**Description of the task:** Each line from the one containing "P1 pin 2: G14 -> GND" through the end of the entries below should be transcribed exactly, and no other line.

**Modification records:**
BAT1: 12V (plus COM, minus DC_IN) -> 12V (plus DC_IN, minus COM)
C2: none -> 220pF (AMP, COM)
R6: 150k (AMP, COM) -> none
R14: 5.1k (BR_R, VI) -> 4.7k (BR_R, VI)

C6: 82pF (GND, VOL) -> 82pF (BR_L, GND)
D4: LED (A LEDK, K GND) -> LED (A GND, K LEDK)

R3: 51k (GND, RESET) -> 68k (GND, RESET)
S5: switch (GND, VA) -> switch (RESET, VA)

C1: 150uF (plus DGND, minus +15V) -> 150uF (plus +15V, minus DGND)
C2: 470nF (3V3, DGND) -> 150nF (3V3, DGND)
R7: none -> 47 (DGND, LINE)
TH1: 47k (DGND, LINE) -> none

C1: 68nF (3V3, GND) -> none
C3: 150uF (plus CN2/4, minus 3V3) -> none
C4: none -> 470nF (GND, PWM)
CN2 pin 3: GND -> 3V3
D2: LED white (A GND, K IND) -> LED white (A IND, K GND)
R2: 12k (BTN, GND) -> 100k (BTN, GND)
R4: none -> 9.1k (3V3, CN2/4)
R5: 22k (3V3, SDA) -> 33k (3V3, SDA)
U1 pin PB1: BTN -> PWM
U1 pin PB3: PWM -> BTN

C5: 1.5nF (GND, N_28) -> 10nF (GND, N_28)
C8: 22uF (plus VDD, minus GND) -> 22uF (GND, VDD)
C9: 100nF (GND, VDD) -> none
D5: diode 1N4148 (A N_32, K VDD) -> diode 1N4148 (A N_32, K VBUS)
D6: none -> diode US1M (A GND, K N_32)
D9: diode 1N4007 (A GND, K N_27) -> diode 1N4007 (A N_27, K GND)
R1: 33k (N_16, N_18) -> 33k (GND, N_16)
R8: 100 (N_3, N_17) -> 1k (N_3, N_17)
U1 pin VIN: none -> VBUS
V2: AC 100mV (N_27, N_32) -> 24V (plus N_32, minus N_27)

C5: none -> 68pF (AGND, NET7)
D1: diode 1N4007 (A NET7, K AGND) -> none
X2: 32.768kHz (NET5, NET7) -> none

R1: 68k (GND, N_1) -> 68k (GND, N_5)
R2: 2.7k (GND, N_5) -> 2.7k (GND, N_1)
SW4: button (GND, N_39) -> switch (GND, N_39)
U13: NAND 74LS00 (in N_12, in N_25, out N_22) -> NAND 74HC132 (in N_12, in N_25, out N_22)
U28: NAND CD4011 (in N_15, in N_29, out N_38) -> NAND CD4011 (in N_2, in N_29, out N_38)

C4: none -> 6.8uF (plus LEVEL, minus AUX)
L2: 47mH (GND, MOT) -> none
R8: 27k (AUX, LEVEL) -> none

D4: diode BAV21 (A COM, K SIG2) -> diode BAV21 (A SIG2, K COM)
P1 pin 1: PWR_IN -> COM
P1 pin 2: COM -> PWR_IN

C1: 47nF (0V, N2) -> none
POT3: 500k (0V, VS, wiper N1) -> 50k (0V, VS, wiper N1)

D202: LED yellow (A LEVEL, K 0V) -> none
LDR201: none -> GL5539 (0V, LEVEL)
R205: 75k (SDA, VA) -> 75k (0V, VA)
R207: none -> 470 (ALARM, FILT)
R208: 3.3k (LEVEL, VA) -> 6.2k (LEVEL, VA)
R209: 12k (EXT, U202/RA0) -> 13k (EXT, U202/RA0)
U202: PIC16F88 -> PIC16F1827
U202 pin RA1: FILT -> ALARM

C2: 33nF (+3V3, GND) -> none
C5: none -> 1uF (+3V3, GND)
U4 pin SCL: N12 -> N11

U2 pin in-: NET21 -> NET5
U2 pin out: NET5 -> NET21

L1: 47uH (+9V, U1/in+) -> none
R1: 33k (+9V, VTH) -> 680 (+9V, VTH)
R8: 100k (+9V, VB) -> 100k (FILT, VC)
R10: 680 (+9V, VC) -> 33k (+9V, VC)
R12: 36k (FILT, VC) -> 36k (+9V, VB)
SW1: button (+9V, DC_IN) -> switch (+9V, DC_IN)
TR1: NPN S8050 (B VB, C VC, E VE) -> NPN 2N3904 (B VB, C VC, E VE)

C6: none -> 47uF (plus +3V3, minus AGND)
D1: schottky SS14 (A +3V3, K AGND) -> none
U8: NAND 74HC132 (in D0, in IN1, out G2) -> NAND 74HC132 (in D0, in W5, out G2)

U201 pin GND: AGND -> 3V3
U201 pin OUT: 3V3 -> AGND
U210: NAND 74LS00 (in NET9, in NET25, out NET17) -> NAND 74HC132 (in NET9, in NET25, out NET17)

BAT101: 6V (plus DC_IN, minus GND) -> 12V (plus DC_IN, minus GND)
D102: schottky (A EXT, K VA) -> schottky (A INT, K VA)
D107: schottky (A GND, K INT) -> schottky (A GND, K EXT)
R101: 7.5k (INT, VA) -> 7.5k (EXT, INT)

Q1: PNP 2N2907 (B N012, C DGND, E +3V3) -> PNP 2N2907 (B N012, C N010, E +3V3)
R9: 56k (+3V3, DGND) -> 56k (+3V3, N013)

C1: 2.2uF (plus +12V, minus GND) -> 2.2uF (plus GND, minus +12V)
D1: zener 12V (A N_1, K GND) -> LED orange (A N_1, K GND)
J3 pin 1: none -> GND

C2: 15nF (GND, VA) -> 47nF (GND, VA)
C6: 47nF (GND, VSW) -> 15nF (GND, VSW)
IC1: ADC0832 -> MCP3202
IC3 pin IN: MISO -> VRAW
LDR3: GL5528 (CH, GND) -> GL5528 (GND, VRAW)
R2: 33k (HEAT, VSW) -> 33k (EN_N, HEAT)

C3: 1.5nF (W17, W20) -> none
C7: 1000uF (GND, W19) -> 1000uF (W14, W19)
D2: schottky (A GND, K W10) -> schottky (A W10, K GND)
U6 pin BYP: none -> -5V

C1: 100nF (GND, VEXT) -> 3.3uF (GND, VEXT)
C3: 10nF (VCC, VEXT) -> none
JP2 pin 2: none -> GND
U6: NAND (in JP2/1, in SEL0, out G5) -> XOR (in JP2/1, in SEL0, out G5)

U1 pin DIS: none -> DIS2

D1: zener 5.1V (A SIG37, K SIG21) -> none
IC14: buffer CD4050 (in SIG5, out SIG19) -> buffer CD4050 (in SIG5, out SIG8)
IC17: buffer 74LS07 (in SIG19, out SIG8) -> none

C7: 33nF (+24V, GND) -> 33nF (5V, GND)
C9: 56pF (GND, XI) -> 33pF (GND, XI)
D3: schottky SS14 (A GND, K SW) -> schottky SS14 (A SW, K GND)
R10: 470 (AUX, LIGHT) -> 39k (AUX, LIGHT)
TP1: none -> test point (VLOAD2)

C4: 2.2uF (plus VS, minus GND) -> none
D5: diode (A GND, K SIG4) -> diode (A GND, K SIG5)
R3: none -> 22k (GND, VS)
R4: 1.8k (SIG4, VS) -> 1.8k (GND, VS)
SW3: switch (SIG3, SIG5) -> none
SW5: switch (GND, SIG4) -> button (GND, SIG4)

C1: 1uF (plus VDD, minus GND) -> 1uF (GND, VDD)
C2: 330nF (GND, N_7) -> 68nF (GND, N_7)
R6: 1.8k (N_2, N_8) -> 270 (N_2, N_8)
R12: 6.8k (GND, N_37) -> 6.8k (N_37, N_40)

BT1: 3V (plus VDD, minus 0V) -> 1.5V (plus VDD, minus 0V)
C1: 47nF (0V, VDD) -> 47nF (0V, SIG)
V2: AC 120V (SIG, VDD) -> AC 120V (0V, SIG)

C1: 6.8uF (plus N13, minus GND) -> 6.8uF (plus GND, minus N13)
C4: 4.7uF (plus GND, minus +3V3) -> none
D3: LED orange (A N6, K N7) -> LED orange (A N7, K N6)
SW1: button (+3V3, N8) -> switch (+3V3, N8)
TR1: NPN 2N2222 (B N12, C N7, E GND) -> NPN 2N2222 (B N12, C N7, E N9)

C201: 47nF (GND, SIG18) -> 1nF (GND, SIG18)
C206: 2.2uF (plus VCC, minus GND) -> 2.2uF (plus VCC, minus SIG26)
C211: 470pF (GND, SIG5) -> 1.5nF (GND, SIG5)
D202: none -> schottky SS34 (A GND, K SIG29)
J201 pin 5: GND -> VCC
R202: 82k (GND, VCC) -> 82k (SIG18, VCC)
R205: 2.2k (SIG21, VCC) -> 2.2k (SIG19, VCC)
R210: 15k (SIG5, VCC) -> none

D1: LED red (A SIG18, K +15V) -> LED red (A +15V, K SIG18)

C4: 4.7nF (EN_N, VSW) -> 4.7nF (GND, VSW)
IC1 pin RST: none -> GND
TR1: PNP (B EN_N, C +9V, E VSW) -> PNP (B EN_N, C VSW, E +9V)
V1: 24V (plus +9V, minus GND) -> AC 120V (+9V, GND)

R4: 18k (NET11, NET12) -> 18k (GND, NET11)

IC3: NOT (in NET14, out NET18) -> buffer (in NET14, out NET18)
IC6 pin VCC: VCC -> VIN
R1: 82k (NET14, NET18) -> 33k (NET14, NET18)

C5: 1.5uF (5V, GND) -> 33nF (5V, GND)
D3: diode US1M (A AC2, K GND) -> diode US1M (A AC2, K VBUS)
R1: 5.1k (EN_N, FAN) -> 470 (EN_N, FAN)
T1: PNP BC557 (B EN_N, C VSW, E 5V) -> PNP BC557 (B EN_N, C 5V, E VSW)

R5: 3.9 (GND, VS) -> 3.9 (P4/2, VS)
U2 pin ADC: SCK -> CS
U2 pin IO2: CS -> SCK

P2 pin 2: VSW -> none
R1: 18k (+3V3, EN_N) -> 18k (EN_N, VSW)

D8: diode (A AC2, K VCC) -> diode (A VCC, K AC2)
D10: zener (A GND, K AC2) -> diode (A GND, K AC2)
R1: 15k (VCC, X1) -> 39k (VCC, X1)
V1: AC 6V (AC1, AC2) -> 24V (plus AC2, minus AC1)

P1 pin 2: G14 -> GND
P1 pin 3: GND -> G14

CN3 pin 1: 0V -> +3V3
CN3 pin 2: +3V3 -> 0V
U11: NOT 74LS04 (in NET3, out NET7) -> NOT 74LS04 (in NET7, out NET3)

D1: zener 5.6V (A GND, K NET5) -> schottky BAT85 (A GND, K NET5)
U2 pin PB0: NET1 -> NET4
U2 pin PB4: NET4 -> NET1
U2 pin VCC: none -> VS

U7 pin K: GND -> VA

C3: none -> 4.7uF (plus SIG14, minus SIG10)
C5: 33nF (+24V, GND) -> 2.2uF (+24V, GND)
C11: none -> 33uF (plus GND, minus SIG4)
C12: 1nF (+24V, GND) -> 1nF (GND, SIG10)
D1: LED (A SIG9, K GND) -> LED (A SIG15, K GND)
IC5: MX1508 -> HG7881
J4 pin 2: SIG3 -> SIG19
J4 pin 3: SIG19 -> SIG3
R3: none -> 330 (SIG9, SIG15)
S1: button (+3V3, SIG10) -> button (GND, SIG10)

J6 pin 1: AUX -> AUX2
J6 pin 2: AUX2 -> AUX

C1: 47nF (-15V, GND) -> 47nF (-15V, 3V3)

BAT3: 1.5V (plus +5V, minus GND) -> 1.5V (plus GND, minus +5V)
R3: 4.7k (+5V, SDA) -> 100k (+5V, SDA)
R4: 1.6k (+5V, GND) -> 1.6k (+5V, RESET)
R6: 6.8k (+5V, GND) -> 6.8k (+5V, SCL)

**Result of this exercise:**
P1 pin 2: G14 -> GND
P1 pin 3: GND -> G14

CN3 pin 1: 0V -> +3V3
CN3 pin 2: +3V3 -> 0V
U11: NOT 74LS04 (in NET3, out NET7) -> NOT 74LS04 (in NET7, out NET3)

D1: zener 5.6V (A GND, K NET5) -> schottky BAT85 (A GND, K NET5)
U2 pin PB0: NET1 -> NET4
U2 pin PB4: NET4 -> NET1
U2 pin VCC: none -> VS

U7 pin K: GND -> VA

C3: none -> 4.7uF (plus SIG14, minus SIG10)
C5: 33nF (+24V, GND) -> 2.2uF (+24V, GND)
C11: none -> 33uF (plus GND, minus SIG4)
C12: 1nF (+24V, GND) -> 1nF (GND, SIG10)
D1: LED (A SIG9, K GND) -> LED (A SIG15, K GND)
IC5: MX1508 -> HG7881
J4 pin 2: SIG3 -> SIG19
J4 pin 3: SIG19 -> SIG3
R3: none -> 330 (SIG9, SIG15)
S1: button (+3V3, SIG10) -> button (GND, SIG10)

J6 pin 1: AUX -> AUX2
J6 pin 2: AUX2 -> AUX

C1: 47nF (-15V, GND) -> 47nF (-15V, 3V3)

BAT3: 1.5V (plus +5V, minus GND) -> 1.5V (plus GND, minus +5V)
R3: 4.7k (+5V, SDA) -> 100k (+5V, SDA)
R4: 1.6k (+5V, GND) -> 1.6k (+5V, RESET)
R6: 6.8k (+5V, GND) -> 6.8k (+5V, SCL)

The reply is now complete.